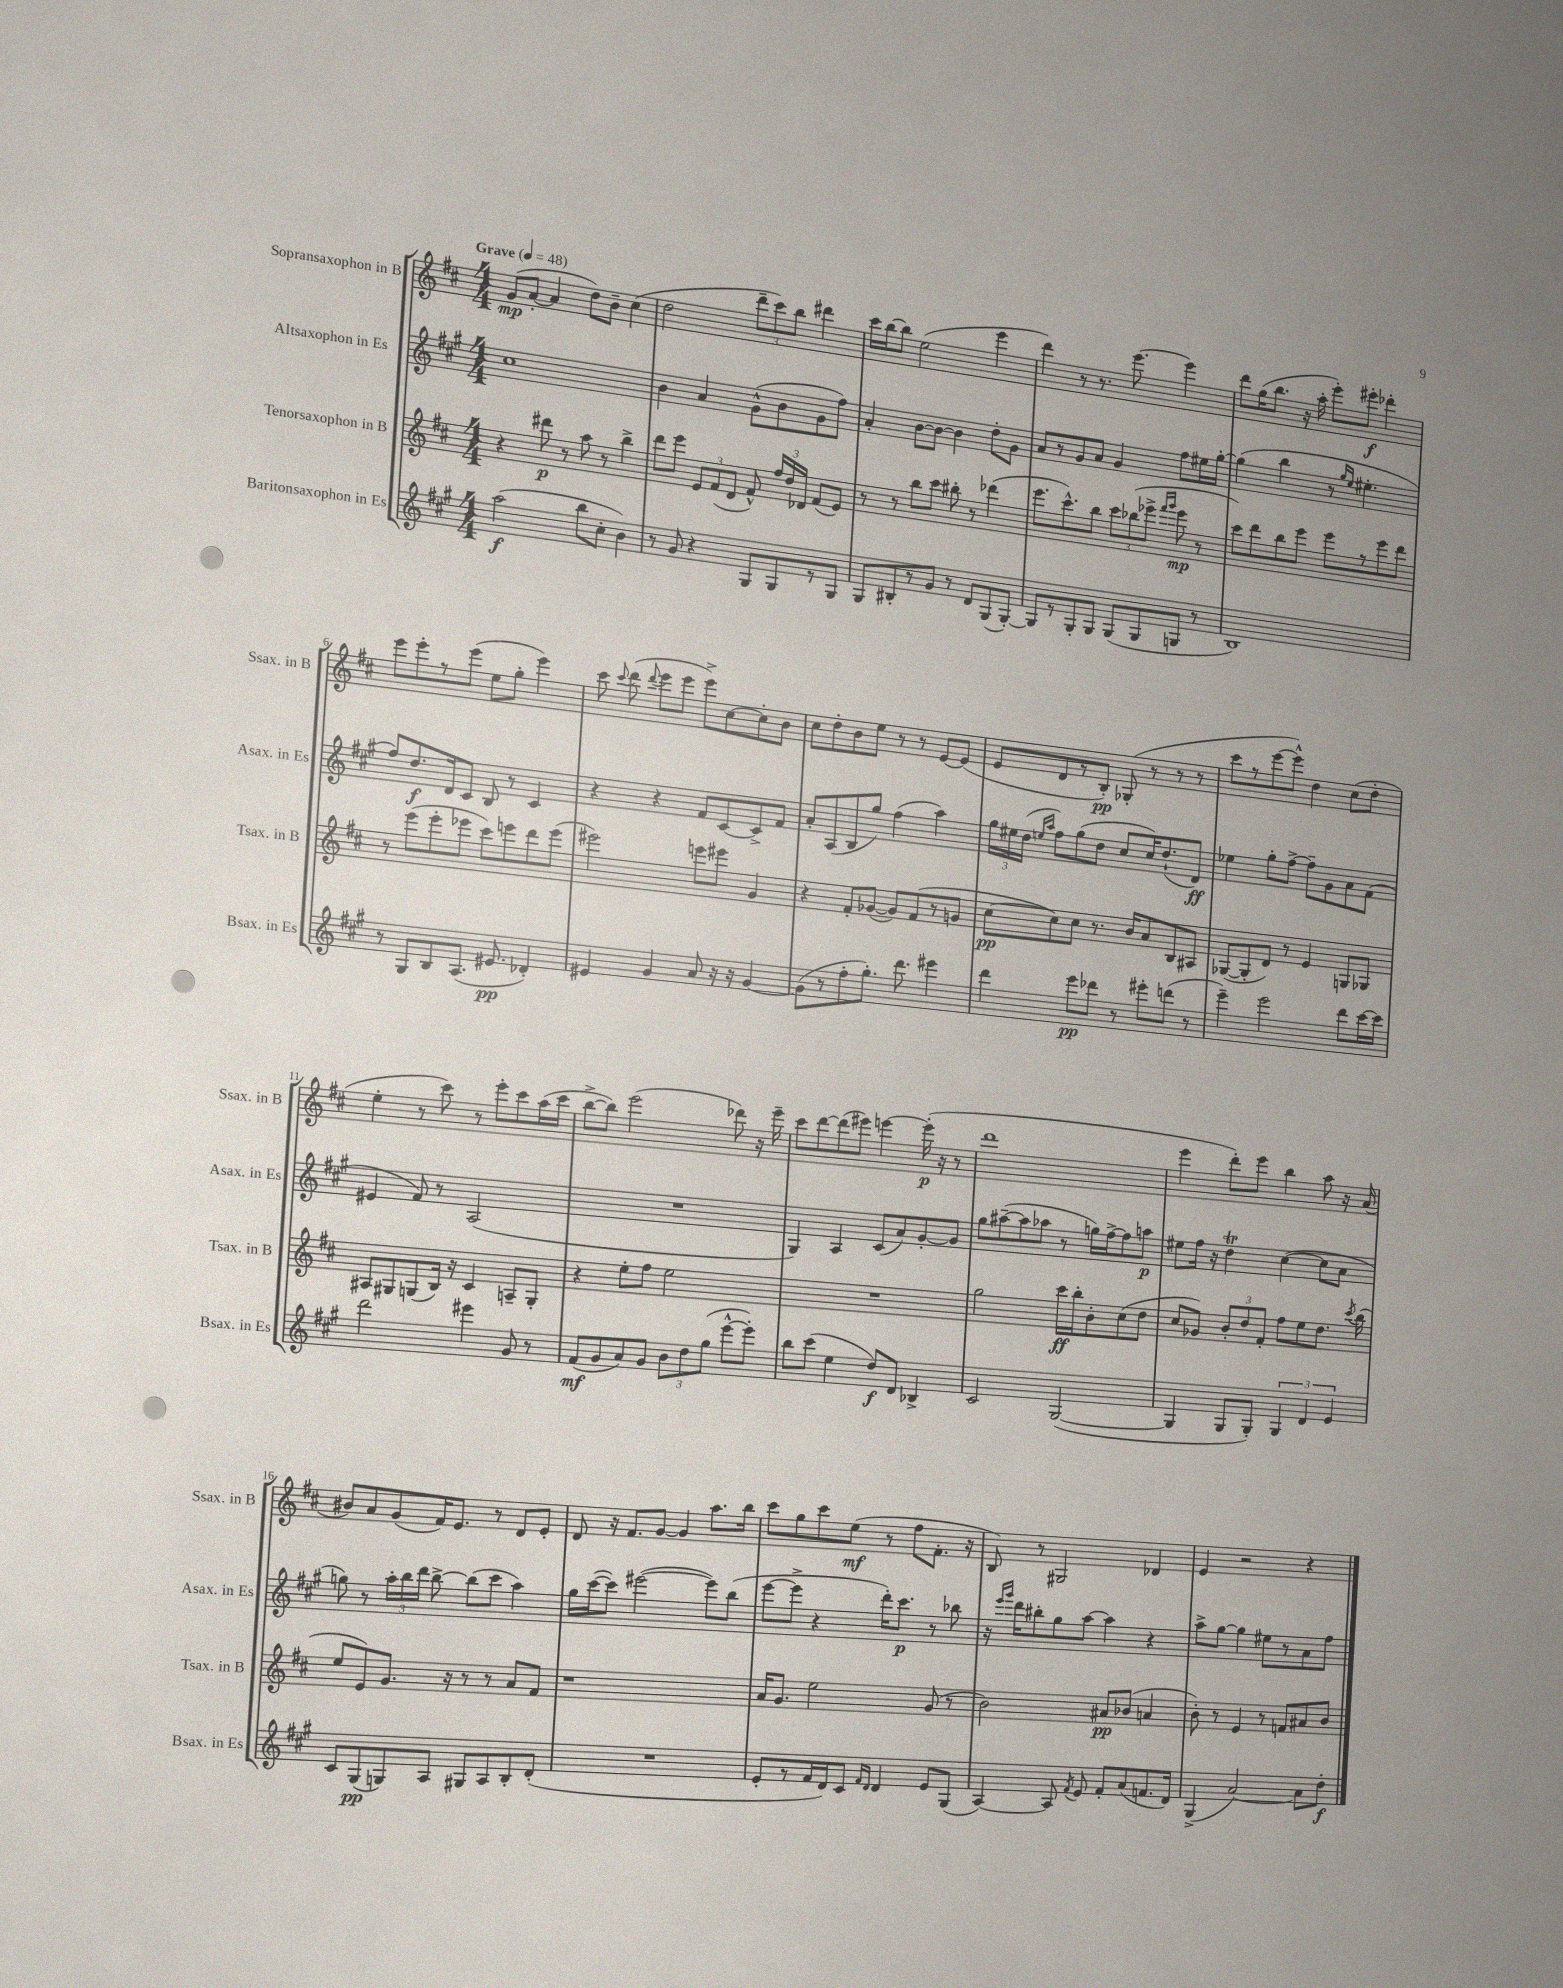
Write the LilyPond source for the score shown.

<<
\new StaffGroup <<
\new Staff = "s0" \with { instrumentName = "Sopransaxophon in B" shortInstrumentName = "Ssax. in B" } {
    \clef treble \key d \major \numericTimeSignature \time 4/4 \tempo "Grave" 4 = 48
    \autoBeamOff g'8[\mp( a'8]~-. a'4 d''8[) b'8]-- cis''4( |
    d''2 \tuplet 3/2 { d'''8[-- cis'''8) b''8] } dis'''4 |
    cis'''16[ b''16~ b''8] e''2( e'''4 |
    d'''4) r8 r8. e'''8.~ e'''4 |
    d'''8[ g''16( b''8.] r16 a''16-. e'''8[-.) eis'''8]-.\f des'''4-. |
    e'''8[ e'''8-. r8 e'''8]( e''8[ g''8]-. e'''4) |
    cis'''8 \appoggiatura { cis'''8 } d'''8( \appoggiatura { d'''8 } e'''8[ e'''8] e'''8[->) cis''8~ cis''8-. b'8] |
    cis''8[ d''8-. b'8 e''8] r8 r8 e'8[~ e'8]( |
    e'8[ d'8 r8 b8]-.\pp) ges8-.( r8 r8 r8 |
    cis'''8[ r8 e'''8~ e'''8]-^) d''4 cis''8[( d''8]-. |
    e''4-. r8 cis'''8) r8 e'''8[-. cis'''8 a''16( cis'''16] |
    b''8[~-> b''8]) e'''2( des'''8) r16 e'''16-- |
    cis'''8[ d'''8~ d'''8( eis'''8]) e'''4~ e'''16-.\p( r16 r8 |
    d'''1 |
    e'''4 d'''8[-.) e'''8] b''4 a''8 r16 a'16( |
    bis'8[) a'8 g'8( fis'16) e'8.] r8 d'8[ e'8]-. |
    d'8 r16 fis'8.[ g'8]~ g'4 a''8.[ b''16] |
    cis'''8[ g''8 cis'''8 e''8]\mf( r8 fis''8[ fis'8.]-. r16 |
    b8) r8 gis2 des'4 |
    e'4 r2 r4 \bar "|." |
}
\new Staff = "s1" \with { instrumentName = "Altsaxophon in Es" shortInstrumentName = "Asax. in Es" } {
    \clef treble \key a \major \numericTimeSignature \time 4/4
    \autoBeamOff cis''1 |
    b'4 a'4 gis'8[-^( b'8 gis'8 fis''8]) |
    a'4-. b'8[~ b'8]~ b'4 d''8[-. gis'8] |
    a'8[ r8 gis'8 a'8] gis'4 fis''8[ eis''16 gis''16]~-. |
    gis''4( b''4 r8 \grace { gis''16[ e''16] } eis''4.-. |
    fis''8[) d''8.\f d'16 cis'8] b8 r8 cis'4 |
    r4 r4 fis'8[ cis'8~ cis'8-> fis'8] |
    a'8[-. a8( b8 gis''8]) fis''4( a''4) |
    \tuplet 3/2 { gis''16[ eis''16 d''16]( } \grace { e''16[ a''16] } fis''8[) gis''8( d''8] cis''8[ cis''16) d''8.-!( d'8]\ff) |
    ees''4 gis''8[-. fis''8]~-> fis''8[-- gis'8 a'8 fis'8]( |
    eis'4 fis'8) r8 a2( |
    R1 |
    gis4) a4 cis'8[( a'8) gis'8~-. gis'8] |
    gis''8[ ais''8~--( ais''8 aes''8] r8 g''16[) fis''16~-> fis''8 a''8]\p |
    eis''8[ fis''16] r16 d''4\trill cis''4~( cis''8[ a'8] |
    g''8) r8 \tuplet 3/2 { a''16[-. b''16 d'''16] } b''8~-> b''8[( cis'''8] a''4) |
    gis''16[ cis'''16~( cis'''8]) eis'''2~( eis'''8[) b''8]( |
    e'''8[~ e'''8]-> r4 d'''16[-.) cis'''8.]\p r8 bes''8 |
    r16 \grace { e'''16[ gis'''16] } d'''16[ bis''8-. gis''8 a''8]~ a''4 r4 |
    a''8[-> gis''8]~ gis''4 eis''8[ r8 a'8 fis''8] \bar "|." |
}
\new Staff = "s2" \with { instrumentName = "Tenorsaxophon in B" shortInstrumentName = "Tsax. in B" } {
    \clef treble \key d \major \numericTimeSignature \time 4/4
    \autoBeamOff r4 dis'''8\p r8 a''8 r8 b''4-> |
    d'''8[ e'''8] \tuplet 3/2 { e'8[ fis'8( d'8] } fis'8-^) \tuplet 3/2 { fis''16[ d''16 des'16] } fis'8[( e'8]) |
    r8 r8 b''8[ cis'''8] bis''8-. r8 des'''4( |
    e'''8.[ cis'''8.-^) b''8] \tuplet 3/2 { cis'''8[ bes''8( ees'''8]-> } \grace { fis'''16[ g'''16] } ees'''8\mp r8 |
    cis'''8[) d'''8 b''8 e'''8] e'''8[ r8 e'''8 d'''8] |
    r8 e'''8[( e'''8-. ees'''8] cis'''8[) e'''8 d'''8 e'''8]( |
    eis'''2) e'''8[ eis'''8] g'4 |
    r4 fis'8[-. ges'8]~( ges'8[) fis'8( r8 g'8] |
    cis''8[~\pp cis''8) cis''8] r8. b'16[ a'8 b8 ais8] |
    ges8[~( ges8-. d'8]) r8 e'4 g8[ ges8] |
    ais8[ gis8 g8( b16]) r16 cis'4 a8[-- g8]-. |
    r4 e''8[-. fis''8] e''2 |
    R1 |
    g''2 cis'''16[\ff b''16-. b'8-. cis''8( d''8] |
    cis''8[ ges'8]) \tuplet 3/2 { b'8[-. d''8 fis'8]-. } fis''8[ e''8 d''8.] \acciaccatura { cis'''8 } b''16( |
    e''8[ e'8) g'8.] r16 r8 r8 a'8[ fis'8] |
    r1 |
    a'16[ g'8.] e''2 g'8( r8 |
    b'2) ais'8[\pp bes'8]( a'4 |
    b'8-.) r8 e'4 r8 f'8[ ais'8 b'8] \bar "|." |
}
\new Staff = "s3" \with { instrumentName = "Baritonsaxophon in Es" shortInstrumentName = "Bsax. in Es" } {
    \clef treble \key a \major \numericTimeSignature \time 4/4
    \autoBeamOff a''2\f( b''8[ cis''8]-. b'4) |
    r8 gis'8 r4 gis8[ gis8 r8 gis8] |
    gis8[ bis8-. r8 gis'8] r8 d'8[ gis8( gis8]~-.) |
    gis8[ r8 gis8-. gis8] gis8[( gis8 g8] r8 |
    b1) |
    r8 gis8[ b8 a8.]( eis'8.\pp des'4-.) |
    eis'4 gis'4 a'8 r16 r16 gis'4~ |
    gis'8[( r8 fis''8-. gis''8.]-.) d'''8. eis'''4 |
    d'''4 e'''8[\pp des'''8] r8 eis'''8[-. d'''8]( r8 |
    e'''4--) e'''2 d'''8[ cis'''16~ cis'''16] |
    d'''2 eis'''4 gis'8 r8 |
    fis'8[\mf( gis'8 a'8) gis'8] \tuplet 3/2 { b'8[ d''8 gis''8]( } e'''8[~-^ e'''8]-.) |
    b''8[ cis'''8]( e''4 d''8[\f) d'8] bes4-> |
    cis'2 gis2~( |
    gis4 gis8[ gis8]-.) \tuplet 3/2 { gis4 d'4 e'4 } |
    cis'8[ gis8\pp( g8) a8] gis8[ a8 b8-. d'8]-.( |
    R1 |
    e'8[-. r8 fis'16 d'16) cis'8] \grace { fis'16[ d'16] } d'4 e'8[ gis8]( |
    a4~) a8 \acciaccatura { fis'8 } e'8 fis'8[-. a'8( f'8. d'16]) |
    gis4->( a'2~) a'8[ d''8]-.\f \bar "|." |
}
>>
>>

§

## Task prompt
Return every line in the records above that contains the string "shortInstrumentName".

## Complete response
\new Staff = "s0" \with { instrumentName = "Sopransaxophon in B" shortInstrumentName = "Ssax. in B" } {
\new Staff = "s1" \with { instrumentName = "Altsaxophon in Es" shortInstrumentName = "Asax. in Es" } {
\new Staff = "s2" \with { instrumentName = "Tenorsaxophon in B" shortInstrumentName = "Tsax. in B" } {
\new Staff = "s3" \with { instrumentName = "Baritonsaxophon in Es" shortInstrumentName = "Bsax. in Es" } {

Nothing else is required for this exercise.